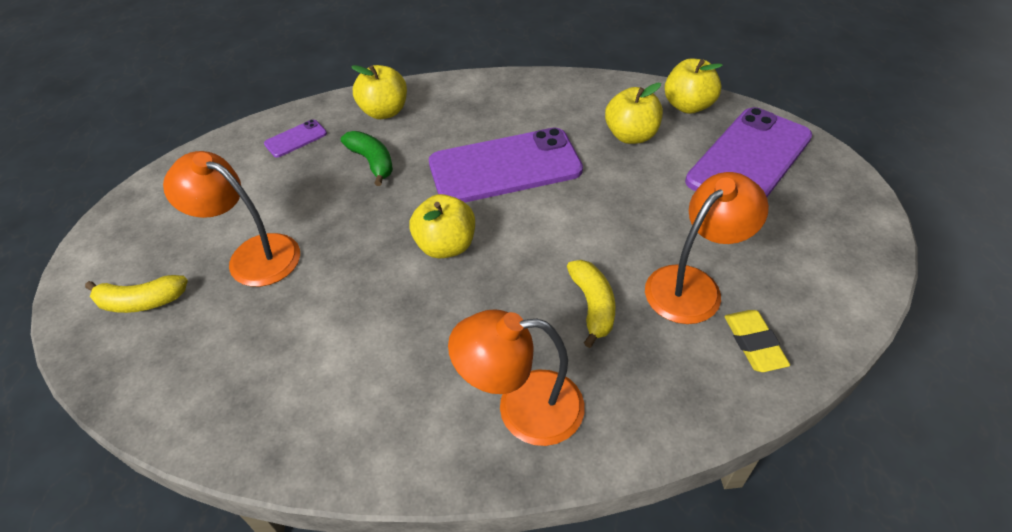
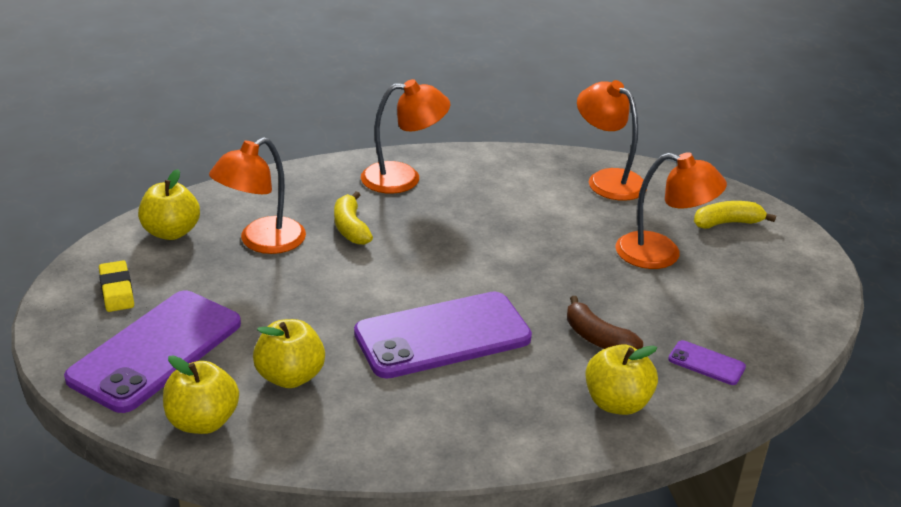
camera: 170 degrees right, 15 degrees down
(234, 394) = (607, 180): none -> orange lamp
(295, 139) = (706, 363): purple phone -> purple phone turned 75 degrees clockwise
(372, 162) = (597, 338): green banana -> brown banana
(446, 246) = (486, 264): yellow apple -> yellow apple (171, 232)
(754, 343) = (226, 210): yellow eraser -> yellow eraser (116, 290)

### EXERCISE:
Write out the records above once more, word for word, with no pictures.

### TASK RESPONSE:
camera: 170 degrees right, 15 degrees down
(234, 394) = (607, 180): none -> orange lamp
(295, 139) = (706, 363): purple phone -> purple phone turned 75 degrees clockwise
(372, 162) = (597, 338): green banana -> brown banana
(446, 246) = (486, 264): yellow apple -> yellow apple (171, 232)
(754, 343) = (226, 210): yellow eraser -> yellow eraser (116, 290)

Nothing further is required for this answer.